- _データソースの記録_:
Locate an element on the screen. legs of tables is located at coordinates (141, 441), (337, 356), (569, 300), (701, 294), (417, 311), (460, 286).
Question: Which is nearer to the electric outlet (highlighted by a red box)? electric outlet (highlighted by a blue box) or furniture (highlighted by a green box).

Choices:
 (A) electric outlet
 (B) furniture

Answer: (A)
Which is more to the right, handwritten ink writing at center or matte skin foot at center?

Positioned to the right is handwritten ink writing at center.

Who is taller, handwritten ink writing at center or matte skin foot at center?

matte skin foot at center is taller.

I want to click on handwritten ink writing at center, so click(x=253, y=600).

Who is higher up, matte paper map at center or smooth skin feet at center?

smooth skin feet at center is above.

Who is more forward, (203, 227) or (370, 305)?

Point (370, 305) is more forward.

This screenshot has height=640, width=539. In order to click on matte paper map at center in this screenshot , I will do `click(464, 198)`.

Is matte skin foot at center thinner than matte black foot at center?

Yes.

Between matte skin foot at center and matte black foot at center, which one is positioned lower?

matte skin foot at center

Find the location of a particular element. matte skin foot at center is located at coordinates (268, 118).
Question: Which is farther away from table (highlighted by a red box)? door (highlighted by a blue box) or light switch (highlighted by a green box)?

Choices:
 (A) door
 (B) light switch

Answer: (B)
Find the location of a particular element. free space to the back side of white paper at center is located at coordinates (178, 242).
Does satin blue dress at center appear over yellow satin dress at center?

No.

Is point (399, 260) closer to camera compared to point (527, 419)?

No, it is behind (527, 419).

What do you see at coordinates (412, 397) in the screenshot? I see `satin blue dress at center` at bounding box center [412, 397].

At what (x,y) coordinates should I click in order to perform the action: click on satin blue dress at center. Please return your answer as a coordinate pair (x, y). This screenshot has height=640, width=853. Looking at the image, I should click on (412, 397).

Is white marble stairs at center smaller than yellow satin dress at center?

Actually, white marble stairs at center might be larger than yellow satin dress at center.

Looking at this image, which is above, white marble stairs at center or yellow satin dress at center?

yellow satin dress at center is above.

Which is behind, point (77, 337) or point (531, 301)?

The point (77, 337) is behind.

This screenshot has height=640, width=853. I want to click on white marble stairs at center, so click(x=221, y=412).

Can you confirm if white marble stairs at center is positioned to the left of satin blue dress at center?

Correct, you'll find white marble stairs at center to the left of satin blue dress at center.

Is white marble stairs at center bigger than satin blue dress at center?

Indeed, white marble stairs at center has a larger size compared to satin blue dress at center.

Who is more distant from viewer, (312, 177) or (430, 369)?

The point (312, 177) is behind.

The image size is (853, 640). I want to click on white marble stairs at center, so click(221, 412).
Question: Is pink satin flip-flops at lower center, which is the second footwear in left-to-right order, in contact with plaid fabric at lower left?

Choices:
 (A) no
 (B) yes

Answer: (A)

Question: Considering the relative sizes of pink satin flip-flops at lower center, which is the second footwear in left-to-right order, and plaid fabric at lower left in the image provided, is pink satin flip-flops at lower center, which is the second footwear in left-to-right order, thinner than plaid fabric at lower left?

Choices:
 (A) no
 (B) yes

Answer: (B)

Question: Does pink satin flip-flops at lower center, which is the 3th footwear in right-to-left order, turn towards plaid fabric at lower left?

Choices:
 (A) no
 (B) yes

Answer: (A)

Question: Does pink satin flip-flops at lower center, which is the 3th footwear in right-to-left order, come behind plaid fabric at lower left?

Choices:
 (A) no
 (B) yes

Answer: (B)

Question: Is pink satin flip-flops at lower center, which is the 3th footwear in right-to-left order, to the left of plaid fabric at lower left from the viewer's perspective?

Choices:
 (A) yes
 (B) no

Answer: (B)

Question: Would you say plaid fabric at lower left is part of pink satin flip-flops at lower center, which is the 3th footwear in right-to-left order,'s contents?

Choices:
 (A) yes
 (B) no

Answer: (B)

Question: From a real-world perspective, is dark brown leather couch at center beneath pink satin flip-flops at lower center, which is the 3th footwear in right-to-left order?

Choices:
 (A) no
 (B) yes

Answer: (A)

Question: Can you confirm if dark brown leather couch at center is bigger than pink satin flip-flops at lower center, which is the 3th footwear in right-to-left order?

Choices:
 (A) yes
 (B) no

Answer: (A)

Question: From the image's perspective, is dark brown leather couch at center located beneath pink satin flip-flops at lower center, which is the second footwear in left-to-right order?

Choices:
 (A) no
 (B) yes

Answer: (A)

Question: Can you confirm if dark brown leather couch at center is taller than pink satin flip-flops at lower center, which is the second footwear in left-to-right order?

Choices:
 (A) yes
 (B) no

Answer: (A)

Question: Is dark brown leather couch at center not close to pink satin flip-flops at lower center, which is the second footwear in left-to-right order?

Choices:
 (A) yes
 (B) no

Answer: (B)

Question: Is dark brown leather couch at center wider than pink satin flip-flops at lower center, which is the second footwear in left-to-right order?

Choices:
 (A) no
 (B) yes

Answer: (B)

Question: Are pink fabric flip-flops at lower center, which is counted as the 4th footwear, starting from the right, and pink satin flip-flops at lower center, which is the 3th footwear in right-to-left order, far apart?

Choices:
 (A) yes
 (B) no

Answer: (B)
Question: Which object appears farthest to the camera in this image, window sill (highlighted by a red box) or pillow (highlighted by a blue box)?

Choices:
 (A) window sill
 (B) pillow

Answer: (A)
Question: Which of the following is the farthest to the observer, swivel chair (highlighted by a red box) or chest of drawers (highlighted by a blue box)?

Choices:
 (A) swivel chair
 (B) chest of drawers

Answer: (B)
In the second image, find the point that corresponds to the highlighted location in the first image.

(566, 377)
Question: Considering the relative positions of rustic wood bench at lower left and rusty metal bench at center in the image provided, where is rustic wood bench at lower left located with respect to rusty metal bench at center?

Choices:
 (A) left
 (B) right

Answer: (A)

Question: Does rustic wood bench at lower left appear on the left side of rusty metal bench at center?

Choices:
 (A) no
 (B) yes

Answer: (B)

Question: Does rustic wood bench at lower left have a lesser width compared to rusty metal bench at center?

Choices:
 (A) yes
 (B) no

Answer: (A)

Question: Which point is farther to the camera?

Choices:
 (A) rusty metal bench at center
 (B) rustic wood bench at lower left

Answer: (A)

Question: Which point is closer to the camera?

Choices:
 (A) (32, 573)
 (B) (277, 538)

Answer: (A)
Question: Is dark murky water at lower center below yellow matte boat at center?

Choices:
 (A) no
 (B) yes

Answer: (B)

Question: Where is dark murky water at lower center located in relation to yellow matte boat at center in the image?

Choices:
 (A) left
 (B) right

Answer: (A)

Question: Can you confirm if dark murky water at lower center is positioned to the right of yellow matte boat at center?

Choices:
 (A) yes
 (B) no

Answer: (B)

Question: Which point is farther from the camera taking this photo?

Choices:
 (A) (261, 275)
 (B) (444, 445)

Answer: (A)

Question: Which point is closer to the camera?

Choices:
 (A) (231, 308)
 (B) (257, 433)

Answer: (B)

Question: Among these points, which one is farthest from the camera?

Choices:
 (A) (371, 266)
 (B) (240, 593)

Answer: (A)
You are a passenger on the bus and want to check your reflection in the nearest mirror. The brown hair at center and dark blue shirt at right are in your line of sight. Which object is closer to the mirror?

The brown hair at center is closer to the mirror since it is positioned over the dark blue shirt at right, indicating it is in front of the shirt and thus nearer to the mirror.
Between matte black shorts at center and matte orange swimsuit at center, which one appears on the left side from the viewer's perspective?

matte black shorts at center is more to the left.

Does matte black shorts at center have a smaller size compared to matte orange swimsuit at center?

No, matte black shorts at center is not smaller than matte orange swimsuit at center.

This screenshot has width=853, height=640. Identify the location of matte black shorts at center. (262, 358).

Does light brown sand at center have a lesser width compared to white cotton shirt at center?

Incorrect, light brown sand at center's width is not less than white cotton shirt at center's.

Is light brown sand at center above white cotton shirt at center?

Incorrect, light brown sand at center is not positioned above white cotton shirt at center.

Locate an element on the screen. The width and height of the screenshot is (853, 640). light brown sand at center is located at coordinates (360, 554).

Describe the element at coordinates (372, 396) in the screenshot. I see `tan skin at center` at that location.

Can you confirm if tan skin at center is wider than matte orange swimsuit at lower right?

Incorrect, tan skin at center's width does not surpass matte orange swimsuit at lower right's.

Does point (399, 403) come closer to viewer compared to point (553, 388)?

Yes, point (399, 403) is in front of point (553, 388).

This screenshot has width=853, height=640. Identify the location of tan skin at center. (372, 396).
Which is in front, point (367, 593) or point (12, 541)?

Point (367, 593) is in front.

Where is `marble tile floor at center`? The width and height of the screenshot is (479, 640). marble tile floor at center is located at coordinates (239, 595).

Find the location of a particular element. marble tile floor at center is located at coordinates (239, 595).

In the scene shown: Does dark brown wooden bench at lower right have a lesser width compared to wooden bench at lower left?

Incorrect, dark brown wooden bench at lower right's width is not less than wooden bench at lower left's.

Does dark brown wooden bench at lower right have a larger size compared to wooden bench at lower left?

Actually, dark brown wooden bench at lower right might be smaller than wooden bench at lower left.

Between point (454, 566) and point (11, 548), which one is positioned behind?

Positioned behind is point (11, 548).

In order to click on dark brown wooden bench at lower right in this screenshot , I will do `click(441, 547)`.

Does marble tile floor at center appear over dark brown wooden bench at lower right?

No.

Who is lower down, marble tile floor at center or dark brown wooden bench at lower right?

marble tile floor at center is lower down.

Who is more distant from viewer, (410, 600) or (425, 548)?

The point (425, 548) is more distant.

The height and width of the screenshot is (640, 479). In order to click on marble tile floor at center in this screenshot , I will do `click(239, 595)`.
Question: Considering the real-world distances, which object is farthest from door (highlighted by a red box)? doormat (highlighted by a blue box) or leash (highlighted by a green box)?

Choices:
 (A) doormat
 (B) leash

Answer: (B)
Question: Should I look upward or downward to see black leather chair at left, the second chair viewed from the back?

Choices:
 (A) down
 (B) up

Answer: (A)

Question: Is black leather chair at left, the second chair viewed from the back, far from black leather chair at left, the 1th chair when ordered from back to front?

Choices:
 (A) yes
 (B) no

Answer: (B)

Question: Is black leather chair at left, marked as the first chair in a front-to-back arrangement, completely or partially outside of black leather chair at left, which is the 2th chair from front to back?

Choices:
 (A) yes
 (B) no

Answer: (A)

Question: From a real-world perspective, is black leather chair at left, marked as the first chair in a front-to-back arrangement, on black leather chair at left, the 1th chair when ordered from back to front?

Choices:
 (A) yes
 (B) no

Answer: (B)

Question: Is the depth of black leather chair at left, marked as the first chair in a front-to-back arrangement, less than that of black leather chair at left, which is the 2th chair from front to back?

- _目的_: 「center. (372, 396).」を含む行で始まり「Point (367, 593) is in front.」を含む行で終わる部分だけを、「in front」を「forward」に置き換えて書き直せ。それ以外は一字も変えないこと。

- _演習の結果_:
This screenshot has width=853, height=640. Identify the location of tan skin at center. (372, 396).
Which is forward, point (367, 593) or point (12, 541)?

Point (367, 593) is forward.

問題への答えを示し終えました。